*** Source data Section Begins ***

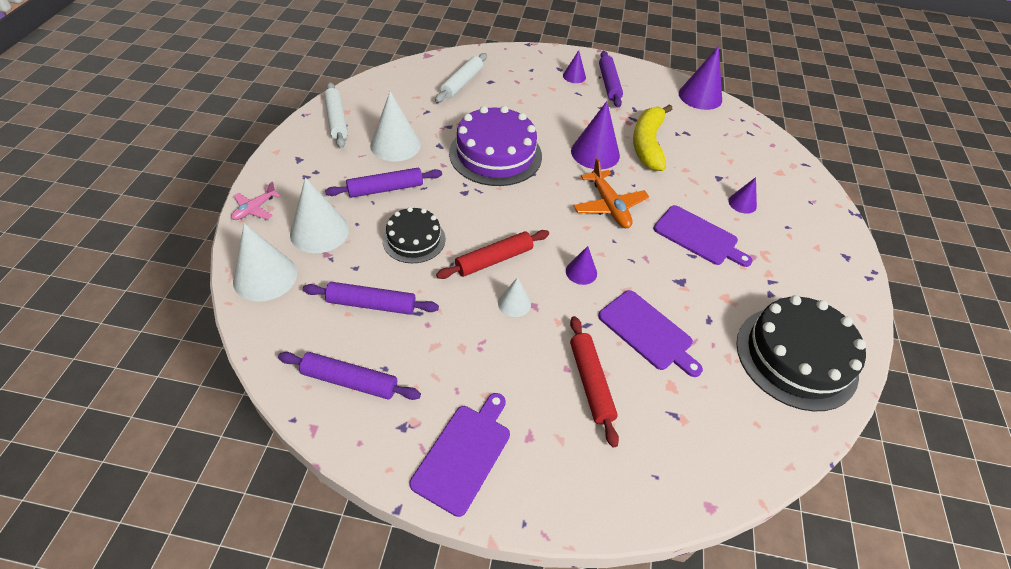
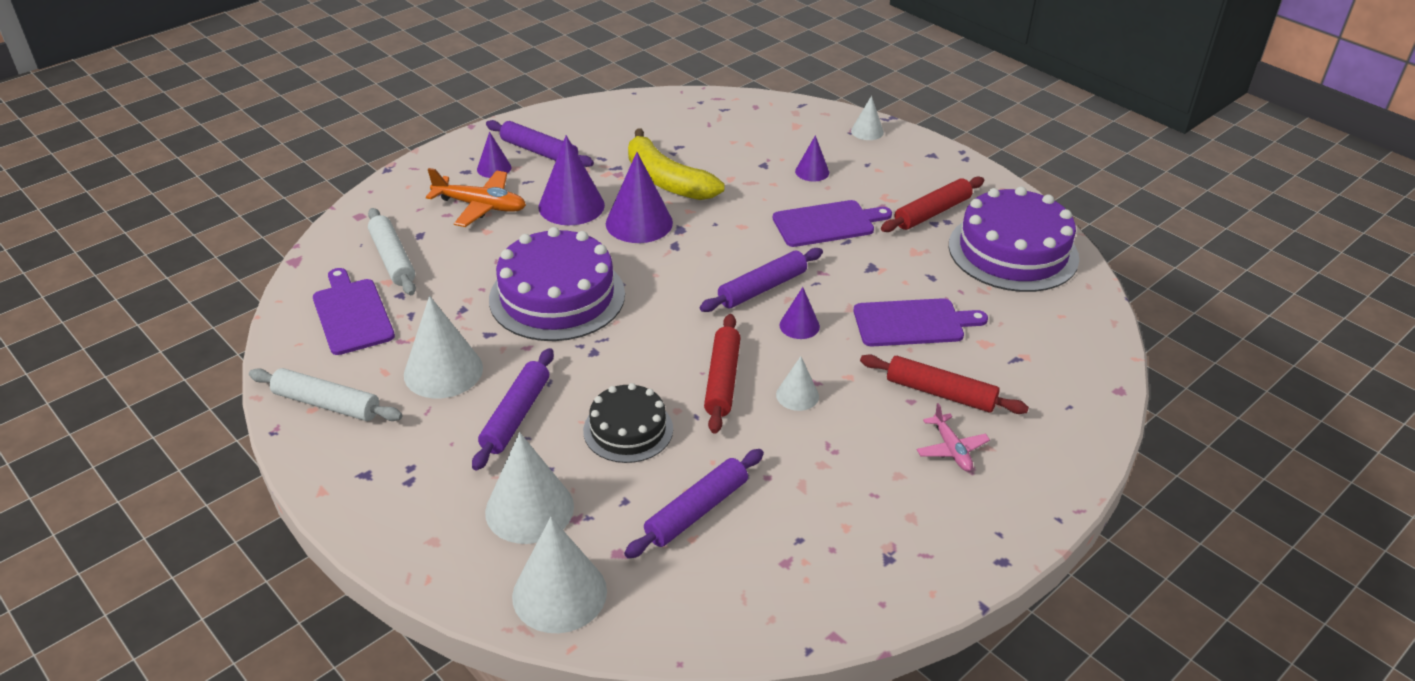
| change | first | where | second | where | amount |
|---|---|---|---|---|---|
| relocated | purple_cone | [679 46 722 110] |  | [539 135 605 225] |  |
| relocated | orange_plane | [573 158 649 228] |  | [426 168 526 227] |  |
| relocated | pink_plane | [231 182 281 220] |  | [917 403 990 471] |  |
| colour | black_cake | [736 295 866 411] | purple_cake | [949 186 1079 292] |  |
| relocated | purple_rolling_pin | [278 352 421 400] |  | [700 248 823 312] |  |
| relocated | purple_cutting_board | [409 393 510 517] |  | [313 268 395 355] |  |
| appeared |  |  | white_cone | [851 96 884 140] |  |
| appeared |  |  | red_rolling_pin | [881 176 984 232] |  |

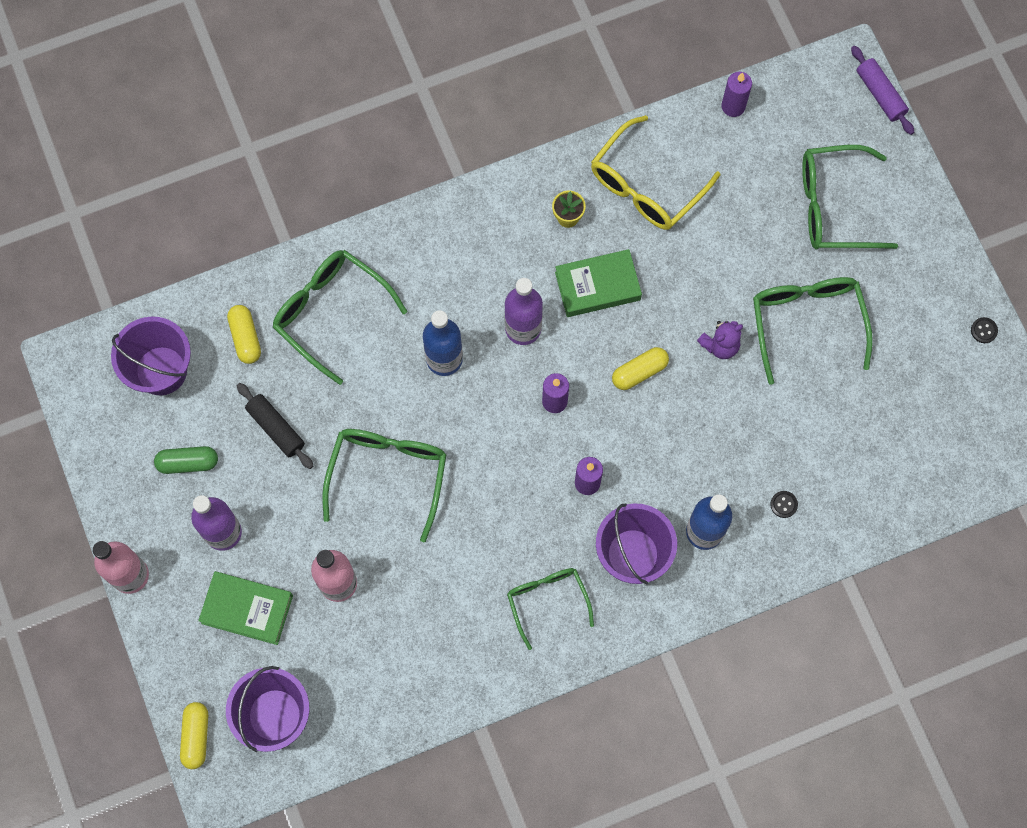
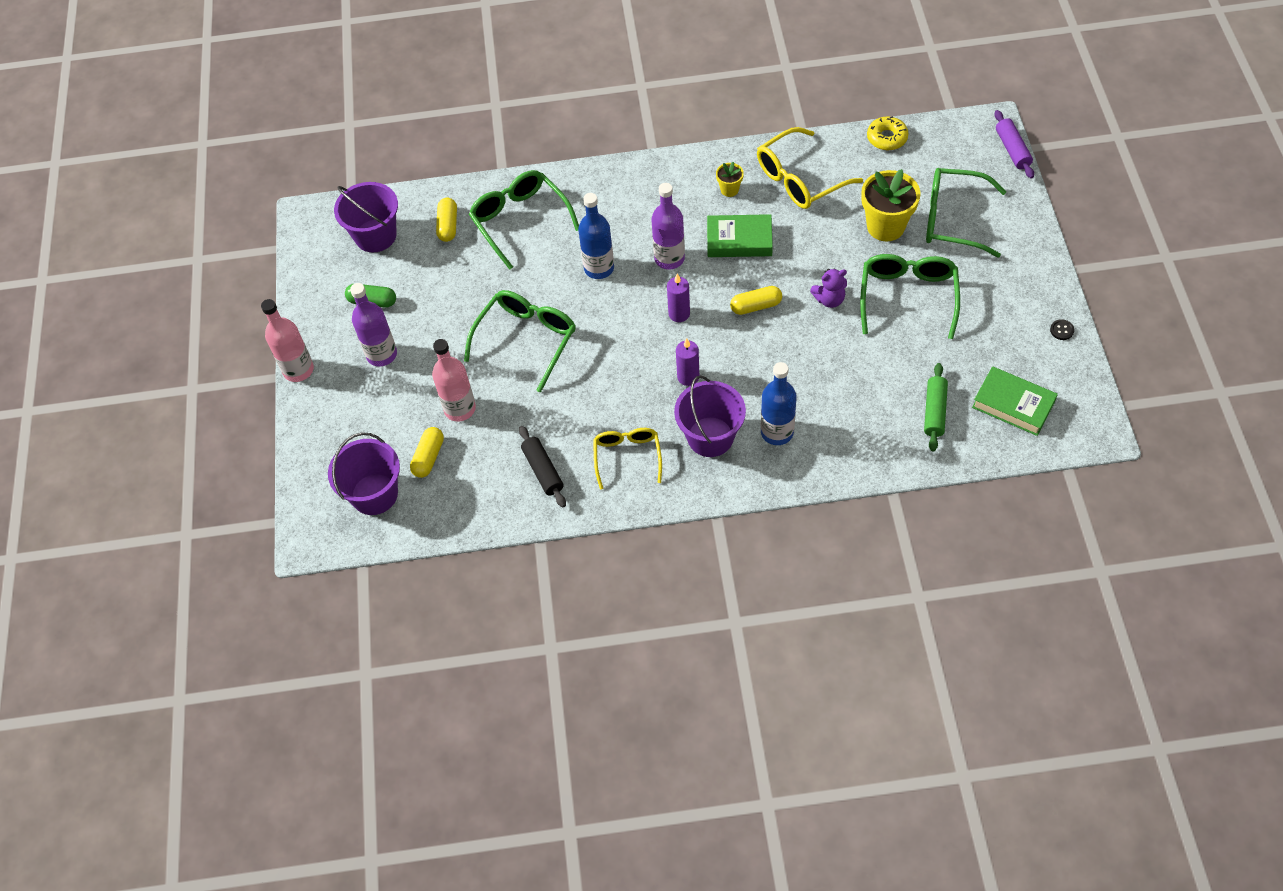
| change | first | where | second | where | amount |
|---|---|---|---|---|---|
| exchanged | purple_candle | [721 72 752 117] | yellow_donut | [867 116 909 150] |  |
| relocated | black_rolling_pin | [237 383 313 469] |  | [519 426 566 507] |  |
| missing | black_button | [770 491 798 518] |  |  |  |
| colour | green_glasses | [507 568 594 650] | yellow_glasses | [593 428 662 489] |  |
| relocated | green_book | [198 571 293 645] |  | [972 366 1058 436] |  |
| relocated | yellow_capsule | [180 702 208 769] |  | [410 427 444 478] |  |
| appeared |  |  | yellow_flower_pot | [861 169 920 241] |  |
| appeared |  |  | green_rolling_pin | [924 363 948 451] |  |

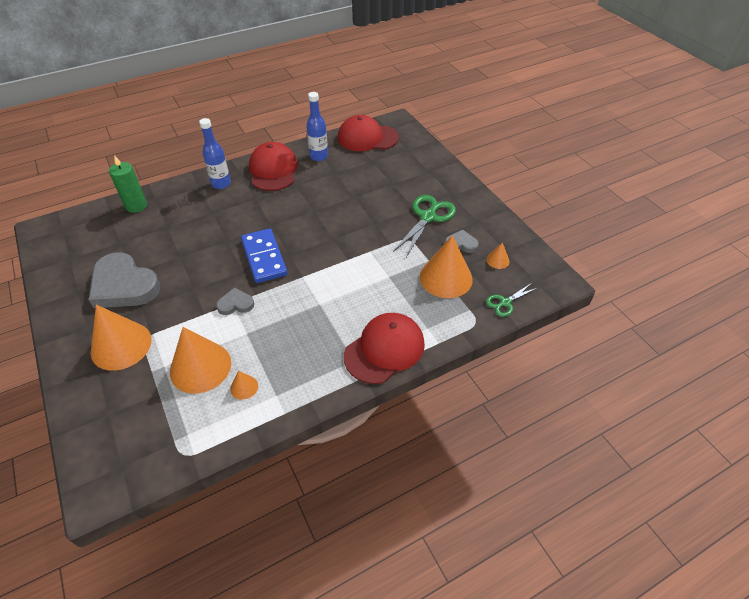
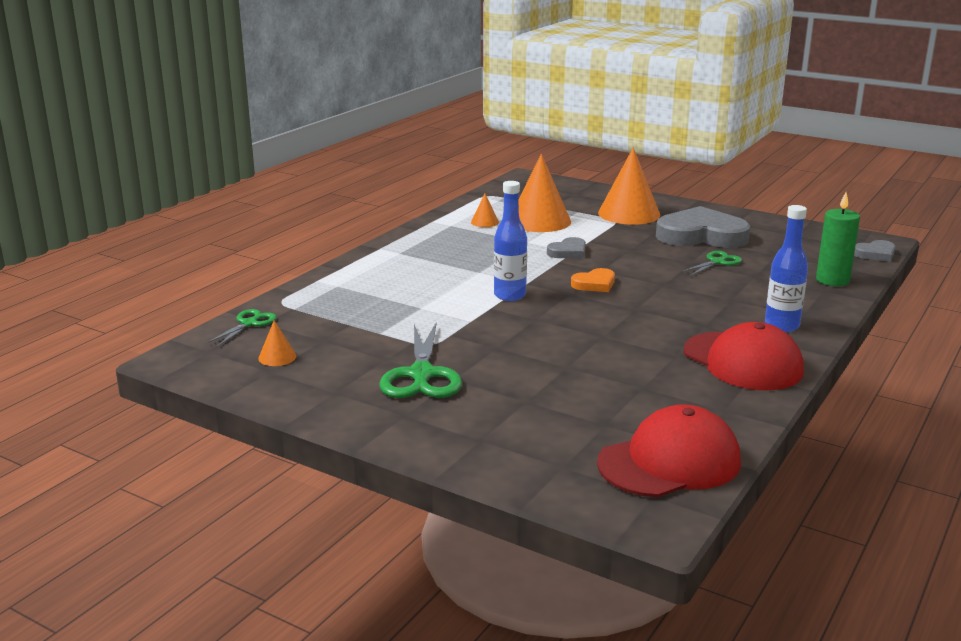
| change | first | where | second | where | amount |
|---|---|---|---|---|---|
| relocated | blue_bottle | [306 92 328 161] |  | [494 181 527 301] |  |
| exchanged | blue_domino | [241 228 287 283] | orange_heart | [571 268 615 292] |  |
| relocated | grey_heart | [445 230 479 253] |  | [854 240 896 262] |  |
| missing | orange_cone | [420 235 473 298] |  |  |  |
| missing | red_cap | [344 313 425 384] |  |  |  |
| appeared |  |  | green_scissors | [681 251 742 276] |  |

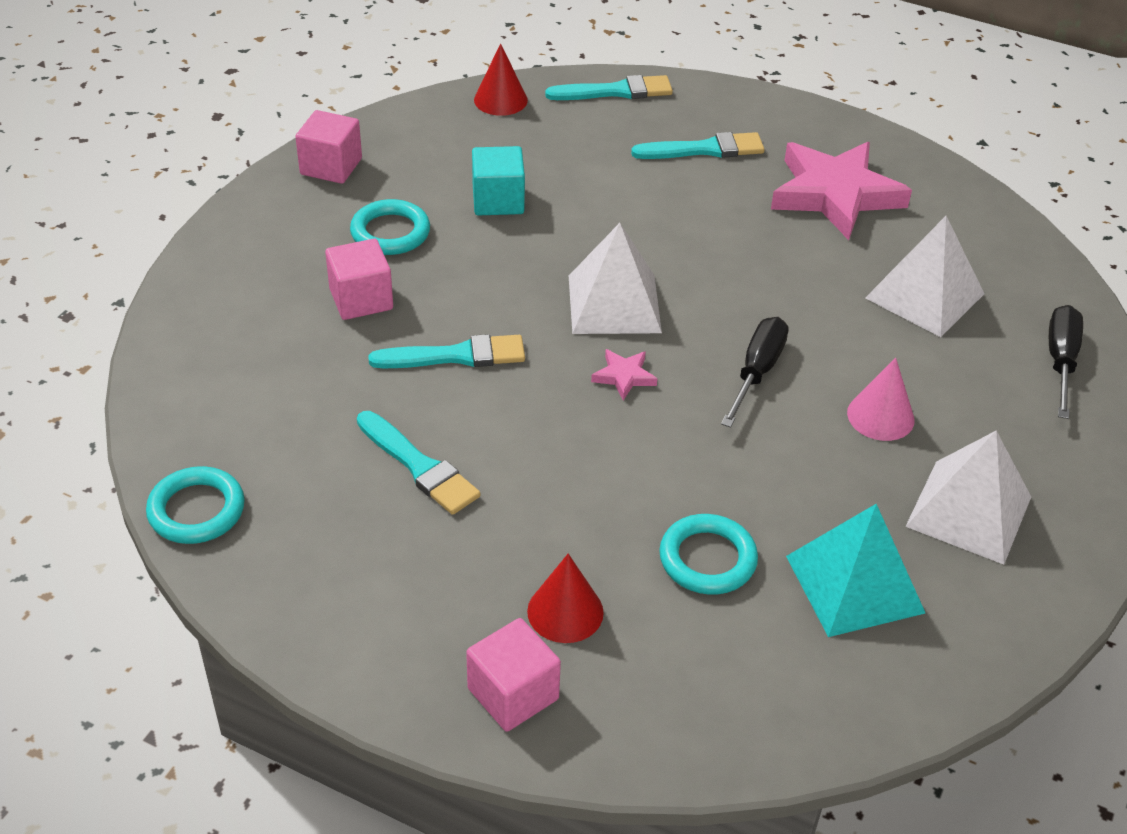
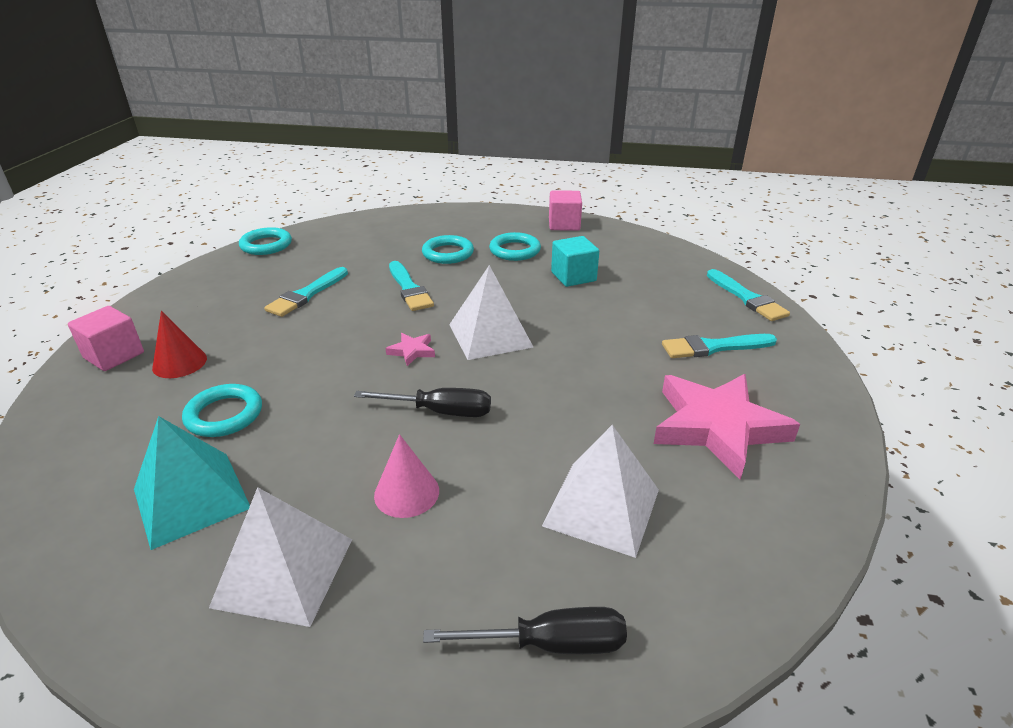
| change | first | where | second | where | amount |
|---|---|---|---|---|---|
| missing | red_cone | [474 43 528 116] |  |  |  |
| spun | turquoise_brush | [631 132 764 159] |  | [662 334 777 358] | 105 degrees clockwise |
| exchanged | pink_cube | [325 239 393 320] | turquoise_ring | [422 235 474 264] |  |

*** Source data Section Ends ***

In the listing above, find the line holding "colour | black_cake" and the line holding "white_cone | [851", then output those two lines and every line between them exactly.

| colour | black_cake | [736 295 866 411] | purple_cake | [949 186 1079 292] |  |
| relocated | purple_rolling_pin | [278 352 421 400] |  | [700 248 823 312] |  |
| relocated | purple_cutting_board | [409 393 510 517] |  | [313 268 395 355] |  |
| appeared |  |  | white_cone | [851 96 884 140] |  |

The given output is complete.